_What you should do_
From the first line to the last, print the data exactly as it appears.

[Records from a collection]
________________________________________

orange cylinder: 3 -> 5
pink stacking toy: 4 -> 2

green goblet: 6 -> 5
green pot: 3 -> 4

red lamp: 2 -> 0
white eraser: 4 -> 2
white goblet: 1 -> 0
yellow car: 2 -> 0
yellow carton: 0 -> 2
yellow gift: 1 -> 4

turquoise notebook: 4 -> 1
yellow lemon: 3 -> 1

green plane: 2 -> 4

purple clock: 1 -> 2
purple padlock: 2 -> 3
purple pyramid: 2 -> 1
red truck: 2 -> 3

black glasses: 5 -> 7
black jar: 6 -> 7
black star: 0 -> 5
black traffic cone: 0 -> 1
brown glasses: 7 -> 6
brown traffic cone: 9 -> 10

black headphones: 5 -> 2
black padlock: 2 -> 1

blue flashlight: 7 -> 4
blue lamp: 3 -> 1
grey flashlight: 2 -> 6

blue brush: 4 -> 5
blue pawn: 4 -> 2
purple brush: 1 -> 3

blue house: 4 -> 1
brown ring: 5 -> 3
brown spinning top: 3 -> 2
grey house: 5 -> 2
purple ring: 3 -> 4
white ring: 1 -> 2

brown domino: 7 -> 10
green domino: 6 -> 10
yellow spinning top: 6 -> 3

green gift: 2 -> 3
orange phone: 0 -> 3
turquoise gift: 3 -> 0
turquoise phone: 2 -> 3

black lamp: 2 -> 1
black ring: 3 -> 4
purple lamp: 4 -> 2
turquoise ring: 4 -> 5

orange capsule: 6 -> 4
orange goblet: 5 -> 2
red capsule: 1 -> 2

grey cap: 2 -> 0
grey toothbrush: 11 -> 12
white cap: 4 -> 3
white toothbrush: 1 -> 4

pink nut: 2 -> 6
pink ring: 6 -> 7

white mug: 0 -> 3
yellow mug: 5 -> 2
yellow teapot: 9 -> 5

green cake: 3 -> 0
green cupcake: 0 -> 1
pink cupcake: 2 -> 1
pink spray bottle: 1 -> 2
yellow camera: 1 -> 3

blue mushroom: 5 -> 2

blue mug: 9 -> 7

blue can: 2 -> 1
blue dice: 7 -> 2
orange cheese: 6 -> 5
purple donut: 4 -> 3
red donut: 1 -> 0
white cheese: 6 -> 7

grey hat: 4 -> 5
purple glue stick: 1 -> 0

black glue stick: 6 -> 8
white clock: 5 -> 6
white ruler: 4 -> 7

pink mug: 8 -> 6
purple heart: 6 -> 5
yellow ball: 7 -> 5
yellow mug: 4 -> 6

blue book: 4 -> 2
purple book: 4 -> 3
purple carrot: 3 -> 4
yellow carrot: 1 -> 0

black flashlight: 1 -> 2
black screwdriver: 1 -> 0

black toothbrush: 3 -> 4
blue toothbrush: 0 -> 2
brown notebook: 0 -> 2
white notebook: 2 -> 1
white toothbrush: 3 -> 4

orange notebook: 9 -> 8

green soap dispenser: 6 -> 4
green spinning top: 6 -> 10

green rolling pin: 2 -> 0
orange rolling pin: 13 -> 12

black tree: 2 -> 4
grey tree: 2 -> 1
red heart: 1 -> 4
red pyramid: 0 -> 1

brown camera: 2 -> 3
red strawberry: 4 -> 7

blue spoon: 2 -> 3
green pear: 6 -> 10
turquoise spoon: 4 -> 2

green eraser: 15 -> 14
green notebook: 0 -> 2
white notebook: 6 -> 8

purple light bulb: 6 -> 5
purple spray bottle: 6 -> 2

________________________________________

_Exercise response_
orange cylinder: 3 -> 5
pink stacking toy: 4 -> 2

green goblet: 6 -> 5
green pot: 3 -> 4

red lamp: 2 -> 0
white eraser: 4 -> 2
white goblet: 1 -> 0
yellow car: 2 -> 0
yellow carton: 0 -> 2
yellow gift: 1 -> 4

turquoise notebook: 4 -> 1
yellow lemon: 3 -> 1

green plane: 2 -> 4

purple clock: 1 -> 2
purple padlock: 2 -> 3
purple pyramid: 2 -> 1
red truck: 2 -> 3

black glasses: 5 -> 7
black jar: 6 -> 7
black star: 0 -> 5
black traffic cone: 0 -> 1
brown glasses: 7 -> 6
brown traffic cone: 9 -> 10

black headphones: 5 -> 2
black padlock: 2 -> 1

blue flashlight: 7 -> 4
blue lamp: 3 -> 1
grey flashlight: 2 -> 6

blue brush: 4 -> 5
blue pawn: 4 -> 2
purple brush: 1 -> 3

blue house: 4 -> 1
brown ring: 5 -> 3
brown spinning top: 3 -> 2
grey house: 5 -> 2
purple ring: 3 -> 4
white ring: 1 -> 2

brown domino: 7 -> 10
green domino: 6 -> 10
yellow spinning top: 6 -> 3

green gift: 2 -> 3
orange phone: 0 -> 3
turquoise gift: 3 -> 0
turquoise phone: 2 -> 3

black lamp: 2 -> 1
black ring: 3 -> 4
purple lamp: 4 -> 2
turquoise ring: 4 -> 5

orange capsule: 6 -> 4
orange goblet: 5 -> 2
red capsule: 1 -> 2

grey cap: 2 -> 0
grey toothbrush: 11 -> 12
white cap: 4 -> 3
white toothbrush: 1 -> 4

pink nut: 2 -> 6
pink ring: 6 -> 7

white mug: 0 -> 3
yellow mug: 5 -> 2
yellow teapot: 9 -> 5

green cake: 3 -> 0
green cupcake: 0 -> 1
pink cupcake: 2 -> 1
pink spray bottle: 1 -> 2
yellow camera: 1 -> 3

blue mushroom: 5 -> 2

blue mug: 9 -> 7

blue can: 2 -> 1
blue dice: 7 -> 2
orange cheese: 6 -> 5
purple donut: 4 -> 3
red donut: 1 -> 0
white cheese: 6 -> 7

grey hat: 4 -> 5
purple glue stick: 1 -> 0

black glue stick: 6 -> 8
white clock: 5 -> 6
white ruler: 4 -> 7

pink mug: 8 -> 6
purple heart: 6 -> 5
yellow ball: 7 -> 5
yellow mug: 4 -> 6

blue book: 4 -> 2
purple book: 4 -> 3
purple carrot: 3 -> 4
yellow carrot: 1 -> 0

black flashlight: 1 -> 2
black screwdriver: 1 -> 0

black toothbrush: 3 -> 4
blue toothbrush: 0 -> 2
brown notebook: 0 -> 2
white notebook: 2 -> 1
white toothbrush: 3 -> 4

orange notebook: 9 -> 8

green soap dispenser: 6 -> 4
green spinning top: 6 -> 10

green rolling pin: 2 -> 0
orange rolling pin: 13 -> 12

black tree: 2 -> 4
grey tree: 2 -> 1
red heart: 1 -> 4
red pyramid: 0 -> 1

brown camera: 2 -> 3
red strawberry: 4 -> 7

blue spoon: 2 -> 3
green pear: 6 -> 10
turquoise spoon: 4 -> 2

green eraser: 15 -> 14
green notebook: 0 -> 2
white notebook: 6 -> 8

purple light bulb: 6 -> 5
purple spray bottle: 6 -> 2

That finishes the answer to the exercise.